→ **TASK DESCRIPTION**
Return all the data verbatim but without images.

[Image sets with object changes]

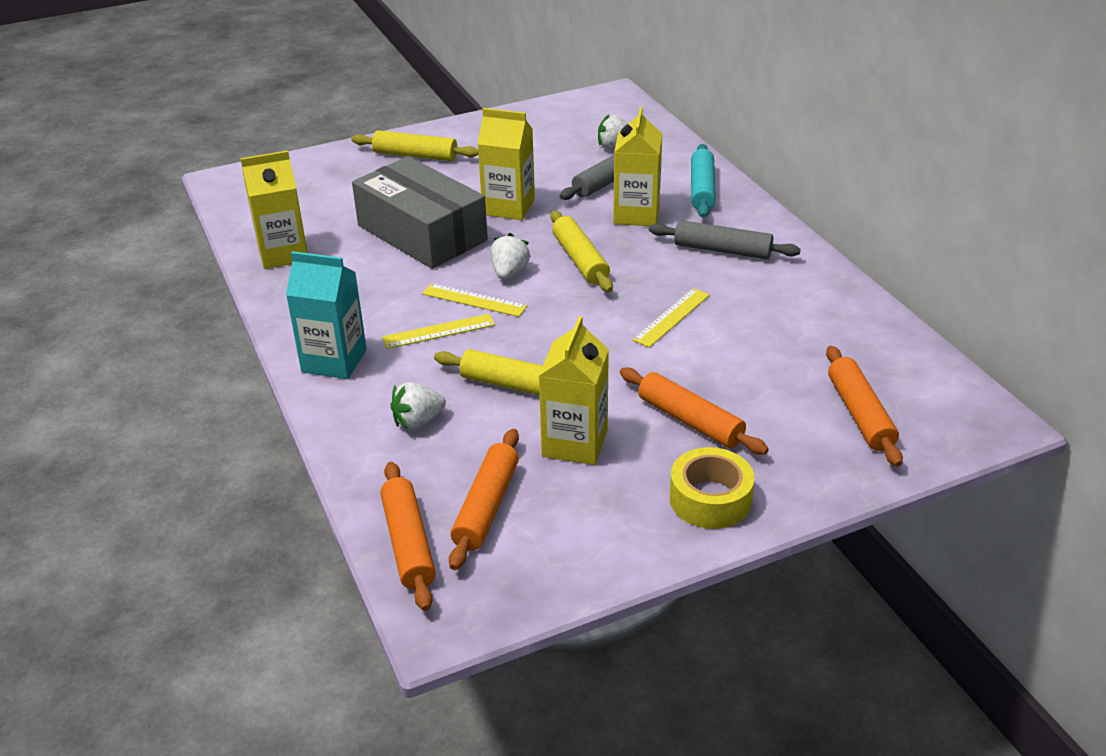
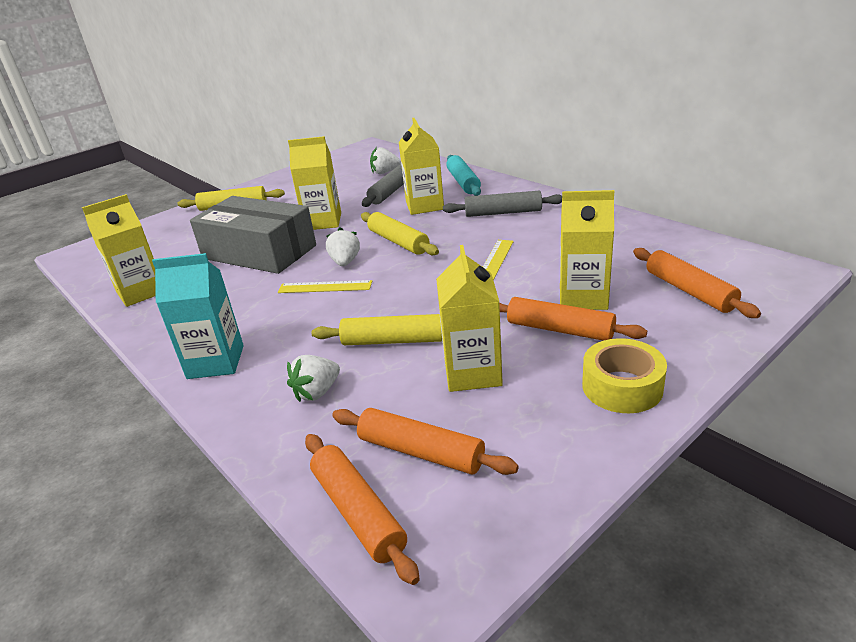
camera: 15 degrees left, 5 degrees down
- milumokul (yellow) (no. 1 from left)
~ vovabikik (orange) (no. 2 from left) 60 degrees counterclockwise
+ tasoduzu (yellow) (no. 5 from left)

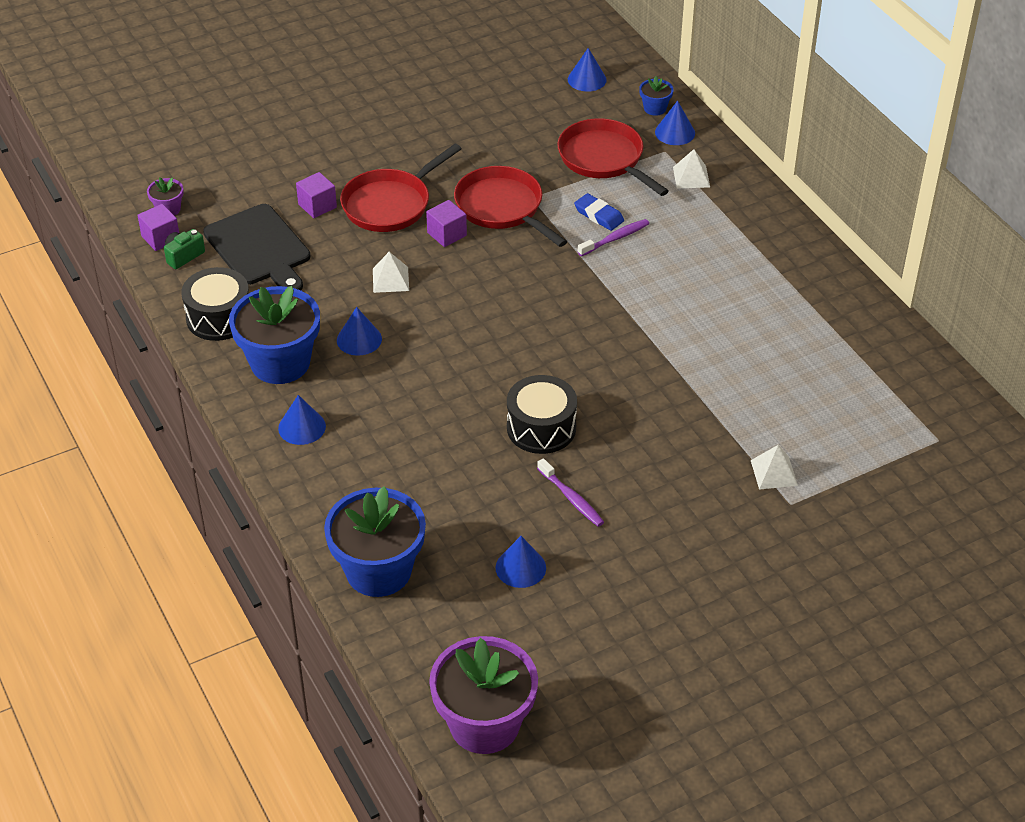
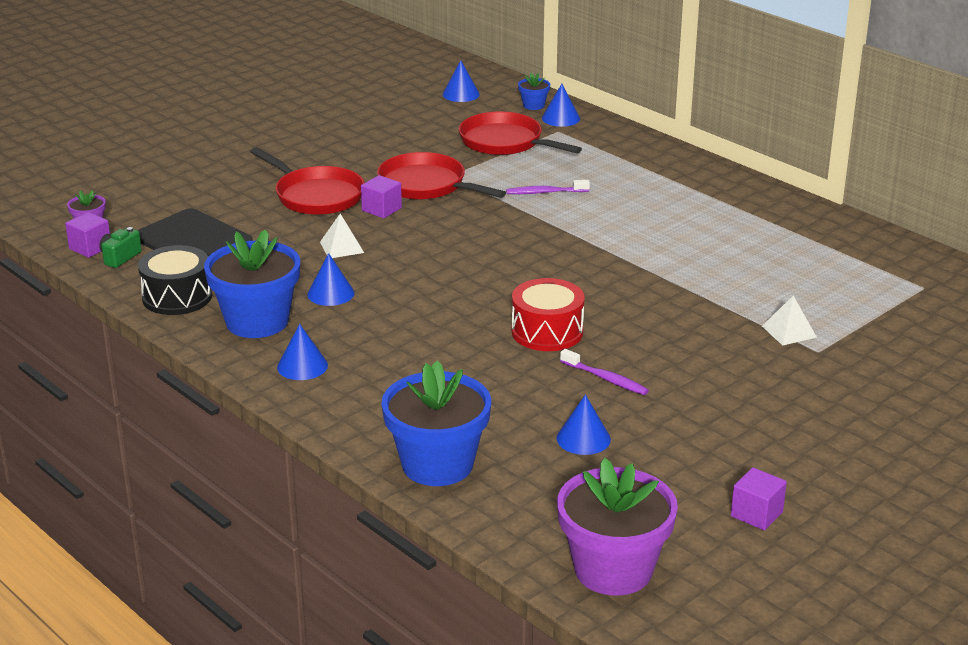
camera: 15 degrees left, 15 degrees down
~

→ **EXERCISE OUTPUT**
camera: 15 degrees left, 5 degrees down
- milumokul (yellow) (no. 1 from left)
~ vovabikik (orange) (no. 2 from left) 60 degrees counterclockwise
+ tasoduzu (yellow) (no. 5 from left)

camera: 15 degrees left, 15 degrees down
~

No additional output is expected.